Request:
Copy only what lies from the line containing "cyan ellipse: (99, 73)" through the line containing "red semicircle: (71, 41) -> (68, 36), moved" in the entries below, keeping both end lines exact and dropping every picture.

==== Extracted information

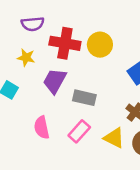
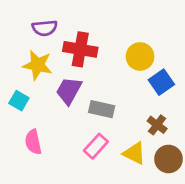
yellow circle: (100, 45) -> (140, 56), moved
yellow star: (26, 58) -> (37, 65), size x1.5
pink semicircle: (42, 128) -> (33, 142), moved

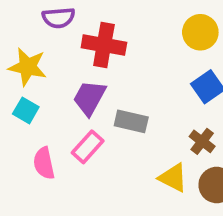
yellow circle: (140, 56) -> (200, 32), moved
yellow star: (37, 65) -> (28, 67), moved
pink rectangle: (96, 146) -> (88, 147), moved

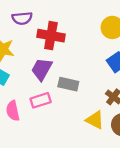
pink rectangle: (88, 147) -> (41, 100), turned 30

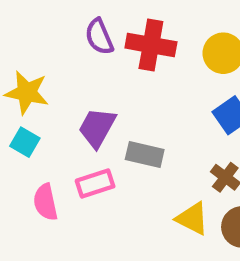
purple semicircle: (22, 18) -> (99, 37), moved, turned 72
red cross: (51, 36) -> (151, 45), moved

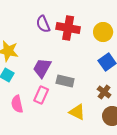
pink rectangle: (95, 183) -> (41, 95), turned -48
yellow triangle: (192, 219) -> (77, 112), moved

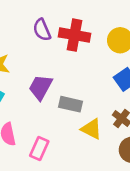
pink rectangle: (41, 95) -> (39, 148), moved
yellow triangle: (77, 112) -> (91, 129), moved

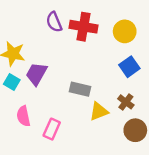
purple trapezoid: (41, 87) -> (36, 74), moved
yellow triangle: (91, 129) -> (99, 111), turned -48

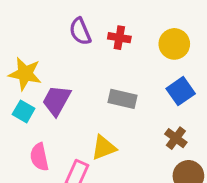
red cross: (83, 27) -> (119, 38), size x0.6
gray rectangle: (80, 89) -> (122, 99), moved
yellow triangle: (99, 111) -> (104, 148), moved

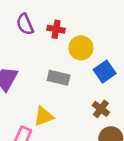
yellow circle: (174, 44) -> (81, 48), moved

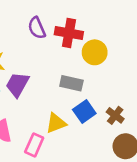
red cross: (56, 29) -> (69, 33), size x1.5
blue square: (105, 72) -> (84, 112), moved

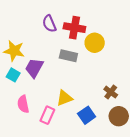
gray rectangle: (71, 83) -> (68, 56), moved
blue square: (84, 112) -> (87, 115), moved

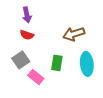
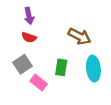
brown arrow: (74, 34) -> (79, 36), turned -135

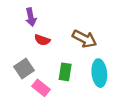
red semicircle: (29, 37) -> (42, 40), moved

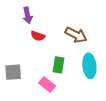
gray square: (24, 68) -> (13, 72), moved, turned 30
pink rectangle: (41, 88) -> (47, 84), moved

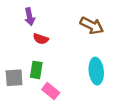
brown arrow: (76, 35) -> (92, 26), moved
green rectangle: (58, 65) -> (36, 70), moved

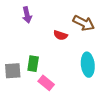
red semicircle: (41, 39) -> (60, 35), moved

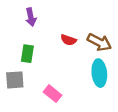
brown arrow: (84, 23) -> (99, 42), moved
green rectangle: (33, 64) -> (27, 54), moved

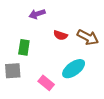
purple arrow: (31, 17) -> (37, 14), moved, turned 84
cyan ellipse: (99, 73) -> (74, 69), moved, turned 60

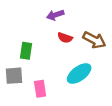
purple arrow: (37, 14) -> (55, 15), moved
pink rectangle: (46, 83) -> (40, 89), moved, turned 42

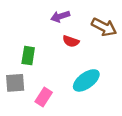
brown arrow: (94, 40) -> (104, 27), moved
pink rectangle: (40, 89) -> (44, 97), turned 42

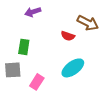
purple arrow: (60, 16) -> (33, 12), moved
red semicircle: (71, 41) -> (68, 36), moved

========
==== Extracted information

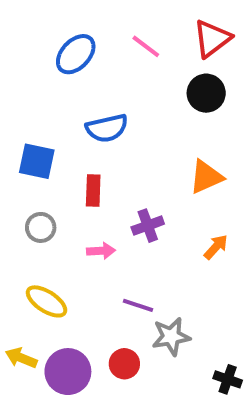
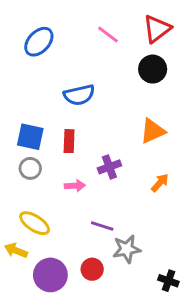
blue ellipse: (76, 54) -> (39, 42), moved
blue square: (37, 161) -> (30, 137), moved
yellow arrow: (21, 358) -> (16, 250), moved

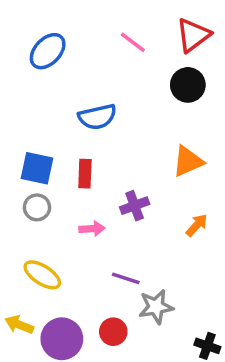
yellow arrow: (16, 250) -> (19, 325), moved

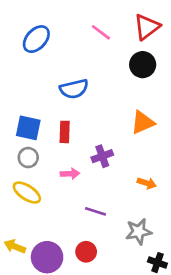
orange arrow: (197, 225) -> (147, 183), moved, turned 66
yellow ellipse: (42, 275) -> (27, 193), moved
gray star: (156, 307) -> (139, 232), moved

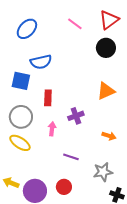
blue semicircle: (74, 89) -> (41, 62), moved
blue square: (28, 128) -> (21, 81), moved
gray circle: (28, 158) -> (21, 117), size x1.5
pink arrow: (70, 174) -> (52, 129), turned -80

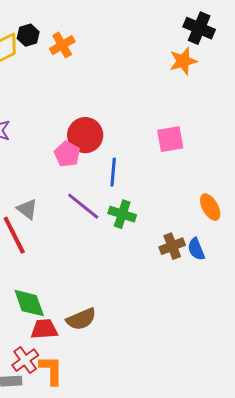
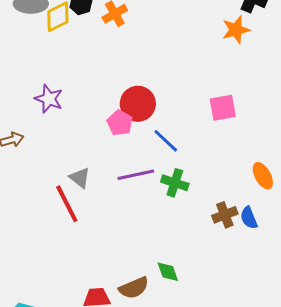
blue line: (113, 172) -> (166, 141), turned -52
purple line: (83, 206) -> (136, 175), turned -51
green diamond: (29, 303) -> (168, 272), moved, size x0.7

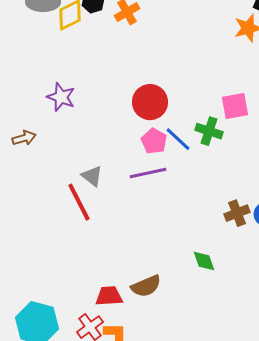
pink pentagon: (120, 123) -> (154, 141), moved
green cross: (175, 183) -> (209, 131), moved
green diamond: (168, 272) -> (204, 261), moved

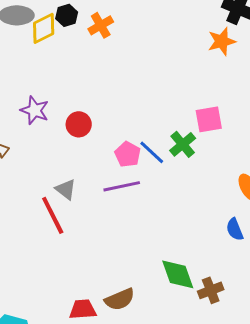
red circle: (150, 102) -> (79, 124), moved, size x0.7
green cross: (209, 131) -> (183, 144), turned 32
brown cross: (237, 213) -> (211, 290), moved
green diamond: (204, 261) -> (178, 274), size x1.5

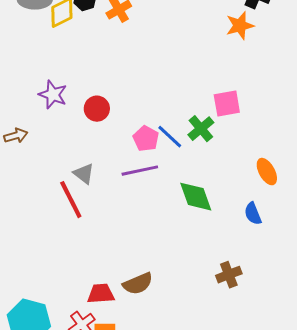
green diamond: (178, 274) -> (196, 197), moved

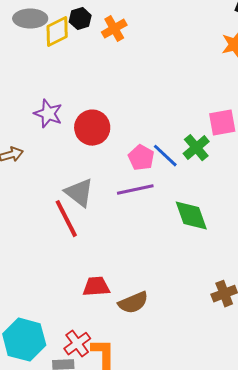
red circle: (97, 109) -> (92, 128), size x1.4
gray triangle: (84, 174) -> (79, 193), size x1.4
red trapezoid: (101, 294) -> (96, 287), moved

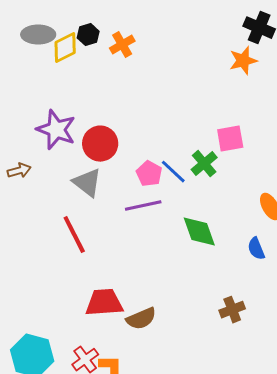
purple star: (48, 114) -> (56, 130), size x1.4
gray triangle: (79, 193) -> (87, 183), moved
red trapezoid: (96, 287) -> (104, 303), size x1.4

========

Solution to the problem:
cyan ellipse: (99, 73) -> (74, 69), moved, turned 60

purple arrow: (37, 14) -> (55, 15), moved
pink rectangle: (46, 83) -> (40, 89), moved, turned 42

brown arrow: (94, 40) -> (104, 27), moved
pink rectangle: (40, 89) -> (44, 97), turned 42

purple arrow: (60, 16) -> (33, 12), moved
red semicircle: (71, 41) -> (68, 36), moved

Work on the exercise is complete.